Exercise description: Find the string "black" in the records and copy each line where it occurs.

Start of Block

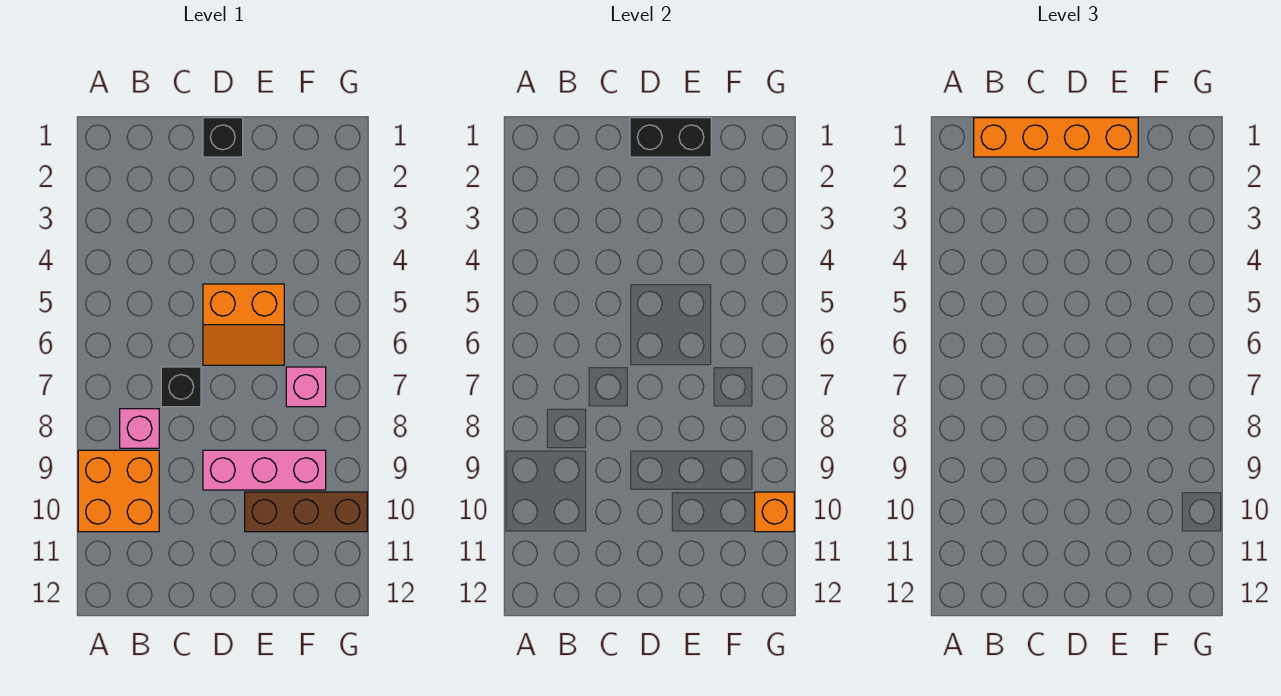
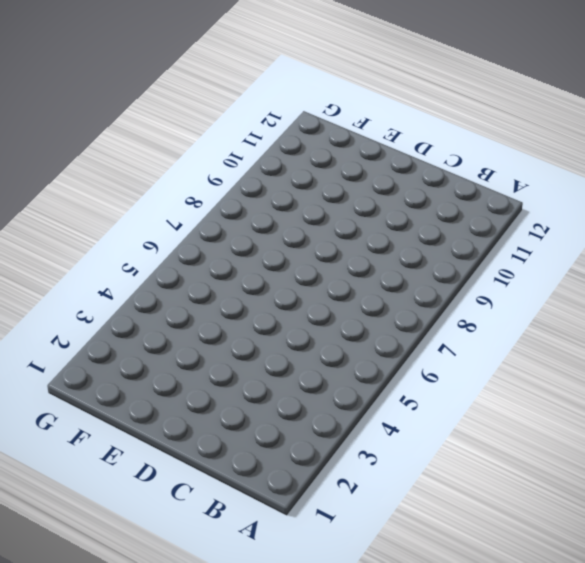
none -> orange brick A9:B10 level 1
none -> pink brick B8 level 1

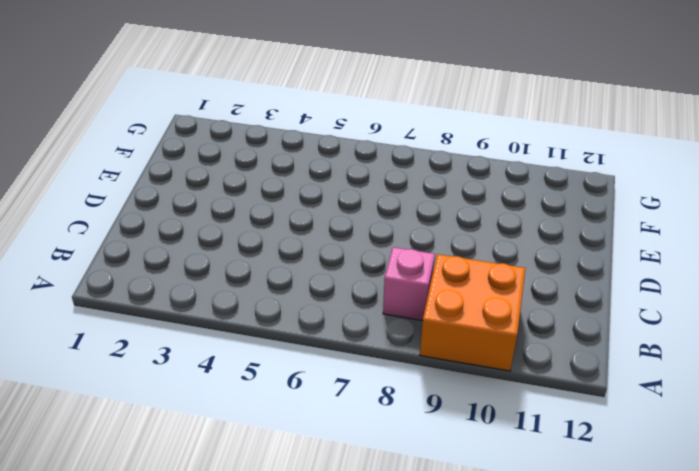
none -> black brick C7 level 1
none -> black brick D1 level 1

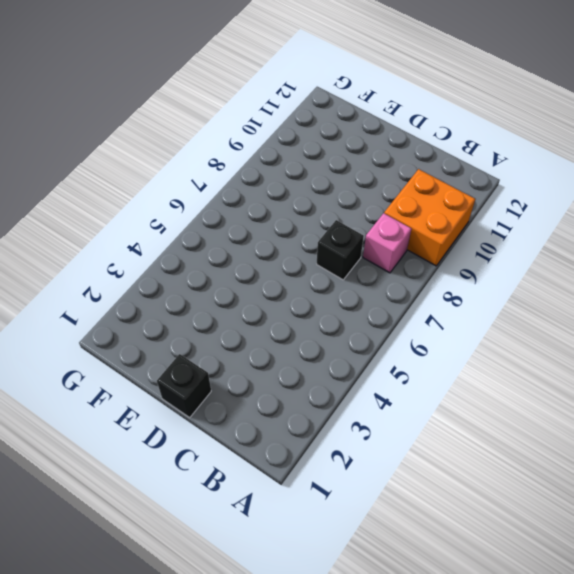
none -> orange slope D5:E6 level 1 top 5
none -> pink brick D9:F9 level 1

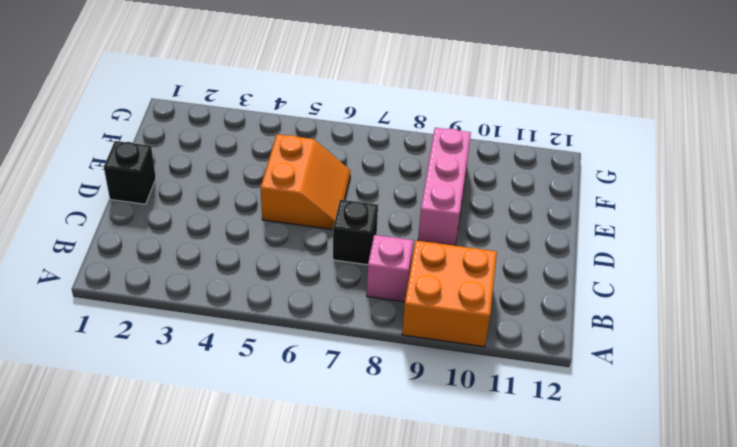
none -> brown brick E10:G10 level 1
none -> pink brick F7 level 1

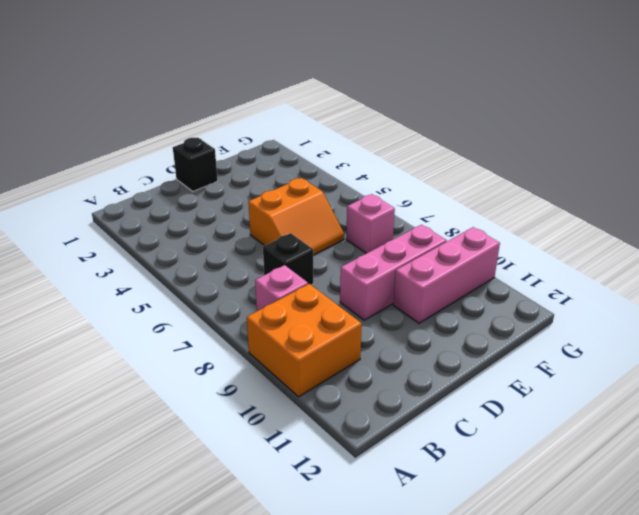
pink brick E10:G10 level 1 -> brown brick E10:G10 level 1
none -> black brick D1:E1 level 2
none -> orange brick G10 level 2

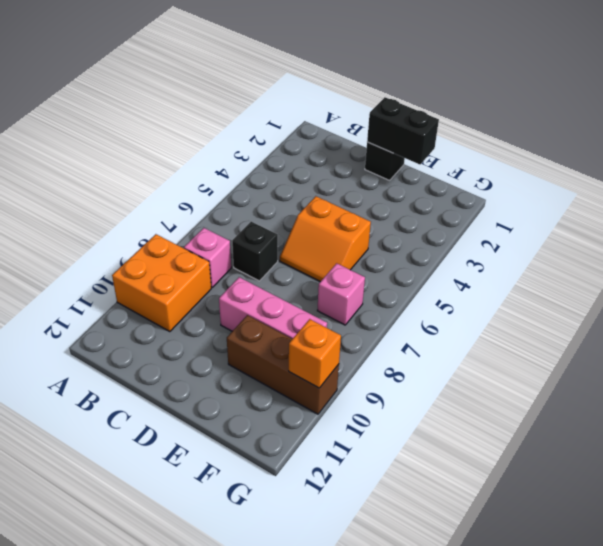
none -> orange brick B1:E1 level 3

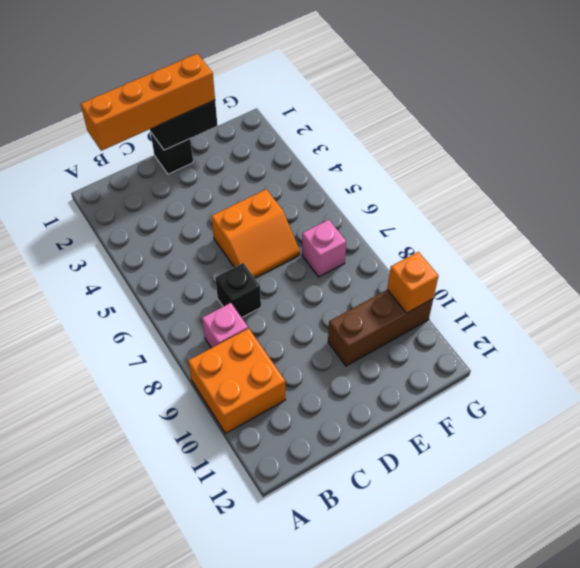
none -> pink brick D9:F9 level 1

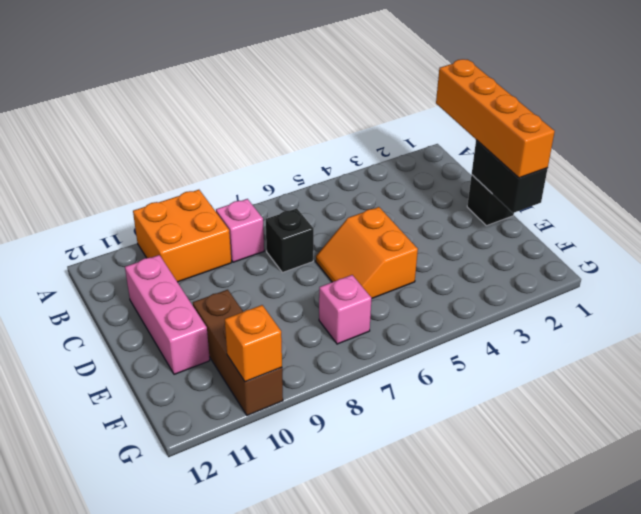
pink brick C11:E11 level 1 -> pink brick D9:F9 level 1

End of Block

Result of this task:
none -> black brick C7 level 1
none -> black brick D1 level 1
none -> black brick D1:E1 level 2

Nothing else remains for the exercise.